> _Problem to work on_
Each line below should be repeated exactly, but no picture should be carried over.

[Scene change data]
___

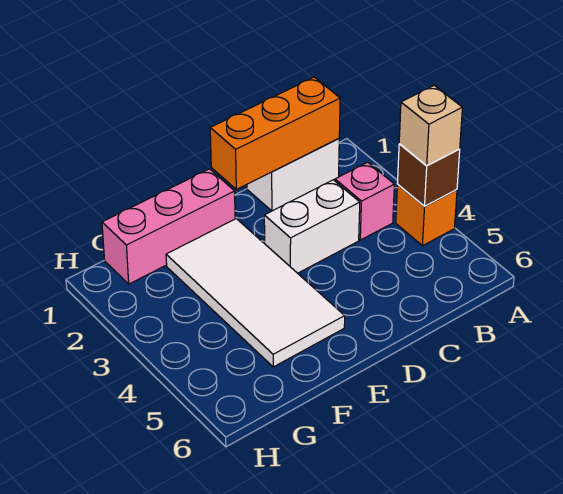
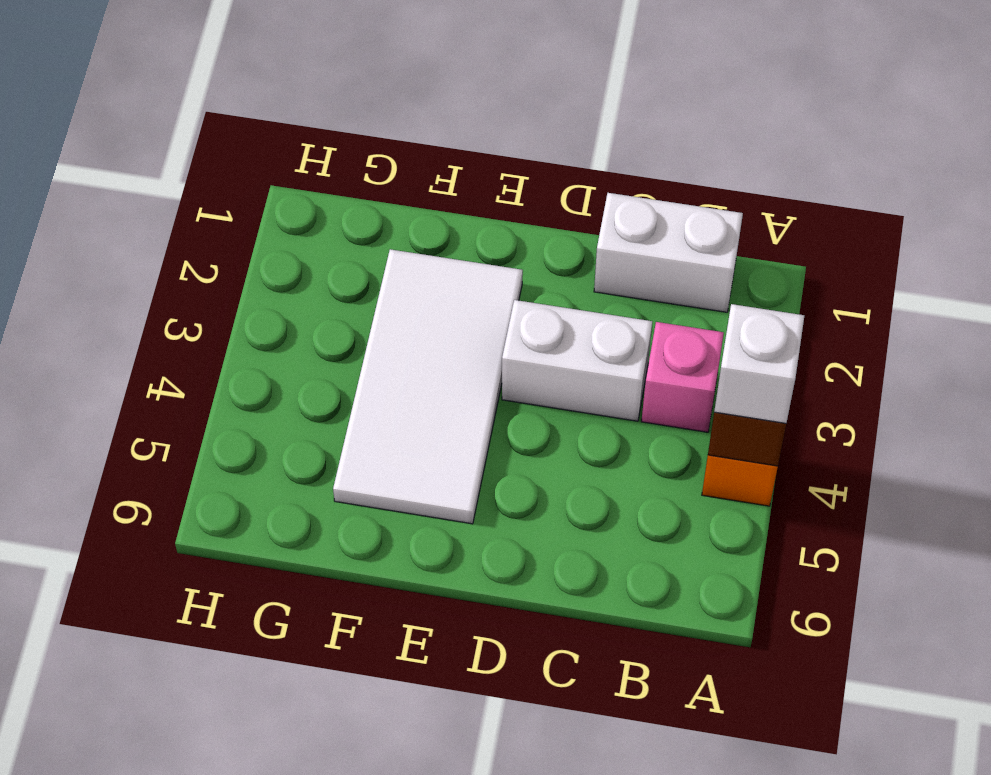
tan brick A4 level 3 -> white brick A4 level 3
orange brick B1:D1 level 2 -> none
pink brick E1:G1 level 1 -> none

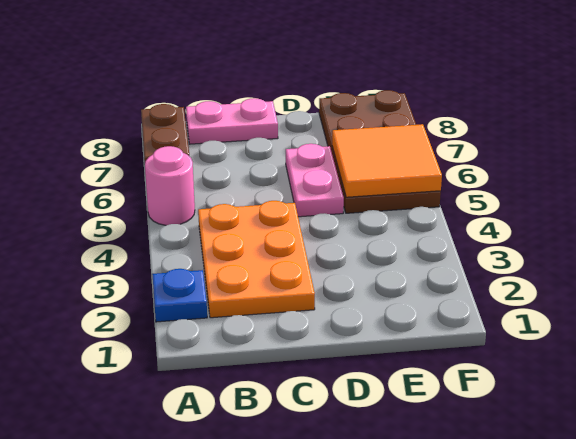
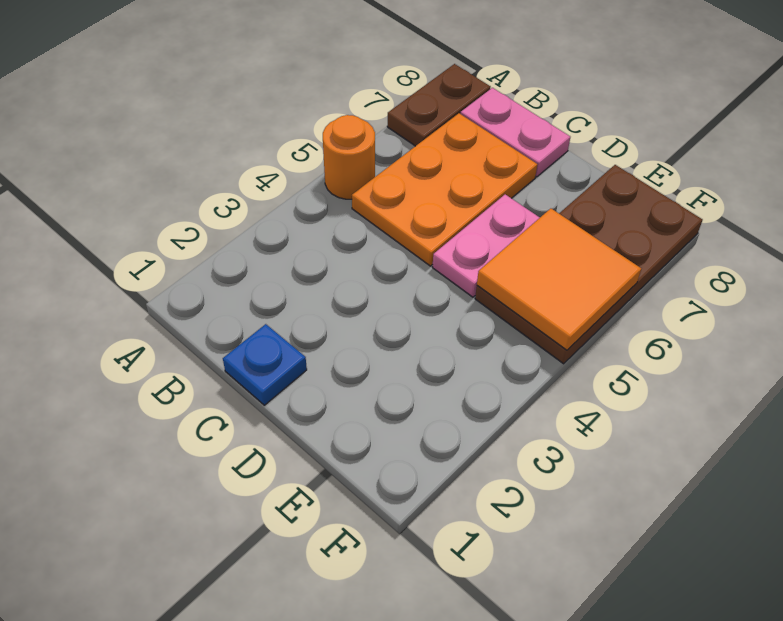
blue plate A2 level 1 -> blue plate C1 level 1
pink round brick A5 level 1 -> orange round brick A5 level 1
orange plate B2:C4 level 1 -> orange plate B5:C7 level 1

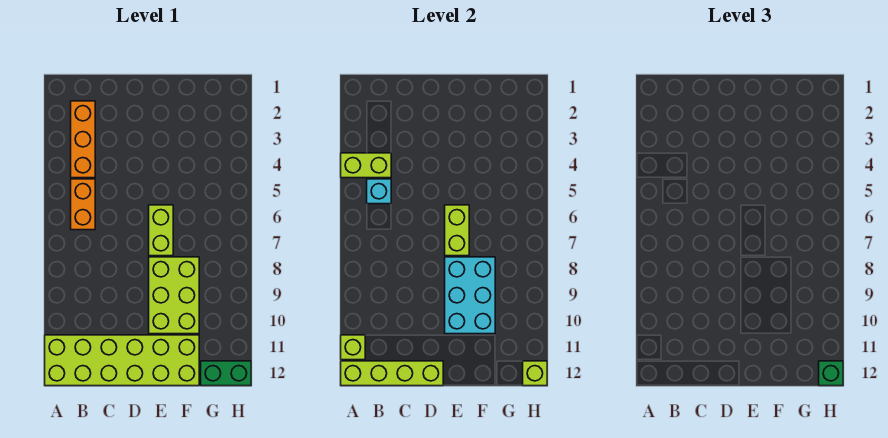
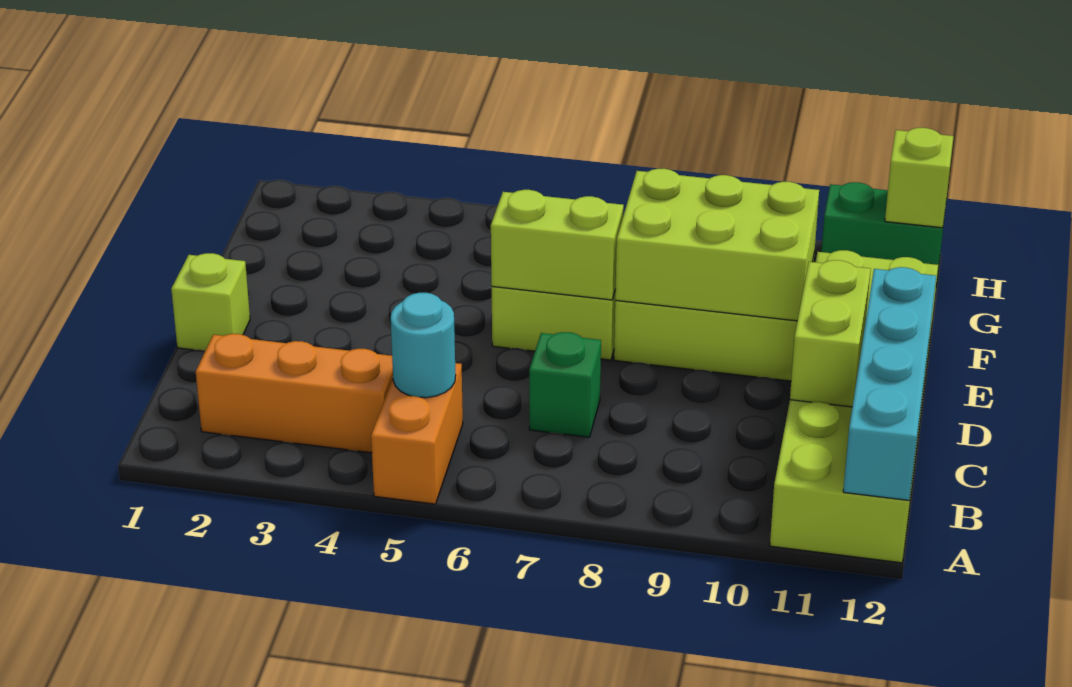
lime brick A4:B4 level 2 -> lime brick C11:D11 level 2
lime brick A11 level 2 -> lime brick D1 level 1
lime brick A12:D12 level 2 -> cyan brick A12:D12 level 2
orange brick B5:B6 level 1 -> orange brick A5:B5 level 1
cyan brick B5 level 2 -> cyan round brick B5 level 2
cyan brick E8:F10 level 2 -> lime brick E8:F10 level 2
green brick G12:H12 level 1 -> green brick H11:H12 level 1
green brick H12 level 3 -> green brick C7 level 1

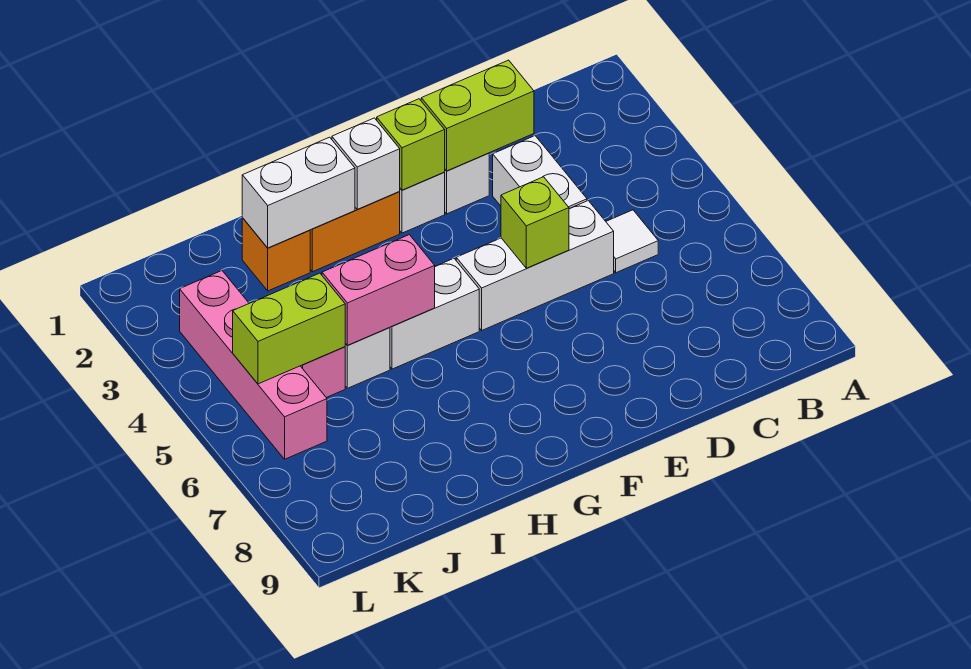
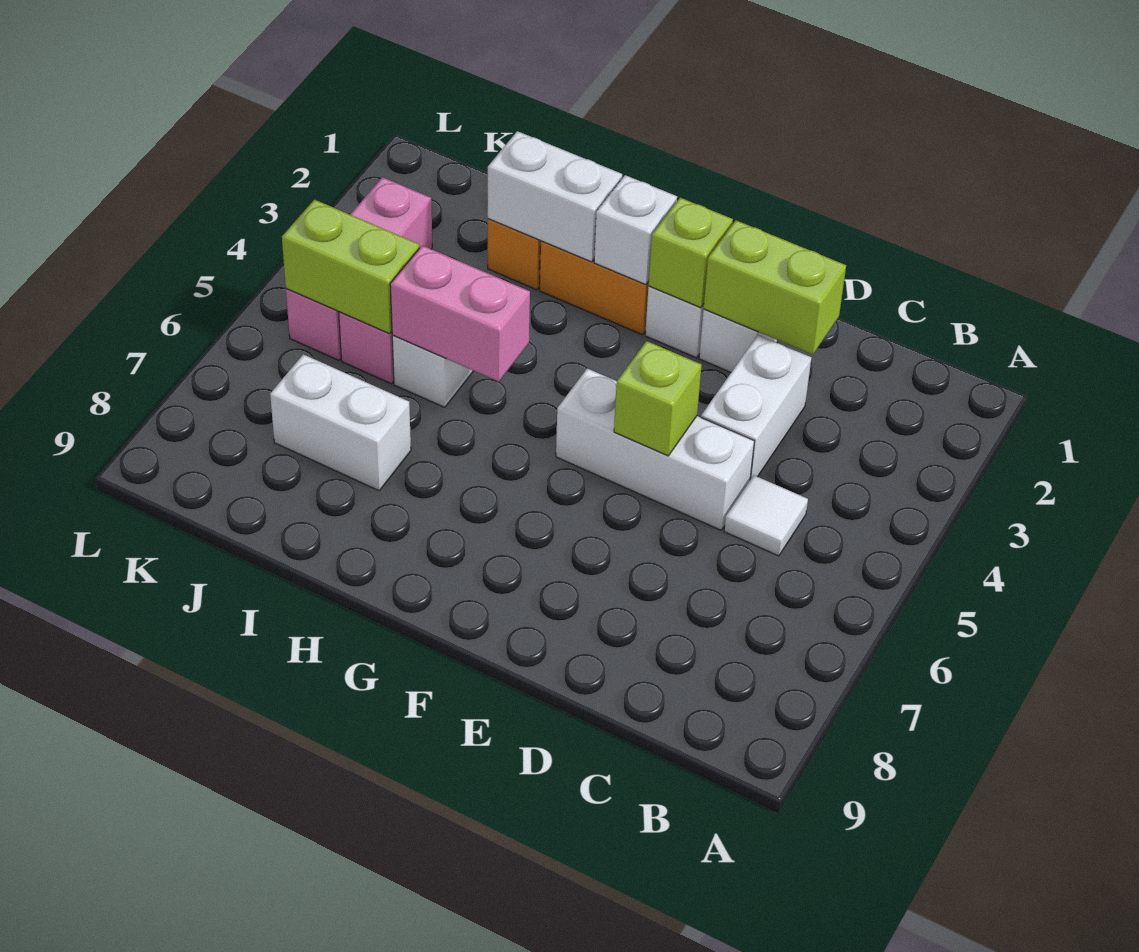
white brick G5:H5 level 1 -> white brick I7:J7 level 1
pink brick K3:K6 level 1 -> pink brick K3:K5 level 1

___

> _Result for this exercise_
tan brick A4 level 3 -> white brick A4 level 3
orange brick B1:D1 level 2 -> none
pink brick E1:G1 level 1 -> none

blue plate A2 level 1 -> blue plate C1 level 1
pink round brick A5 level 1 -> orange round brick A5 level 1
orange plate B2:C4 level 1 -> orange plate B5:C7 level 1

lime brick A4:B4 level 2 -> lime brick C11:D11 level 2
lime brick A11 level 2 -> lime brick D1 level 1
lime brick A12:D12 level 2 -> cyan brick A12:D12 level 2
orange brick B5:B6 level 1 -> orange brick A5:B5 level 1
cyan brick B5 level 2 -> cyan round brick B5 level 2
cyan brick E8:F10 level 2 -> lime brick E8:F10 level 2
green brick G12:H12 level 1 -> green brick H11:H12 level 1
green brick H12 level 3 -> green brick C7 level 1

white brick G5:H5 level 1 -> white brick I7:J7 level 1
pink brick K3:K6 level 1 -> pink brick K3:K5 level 1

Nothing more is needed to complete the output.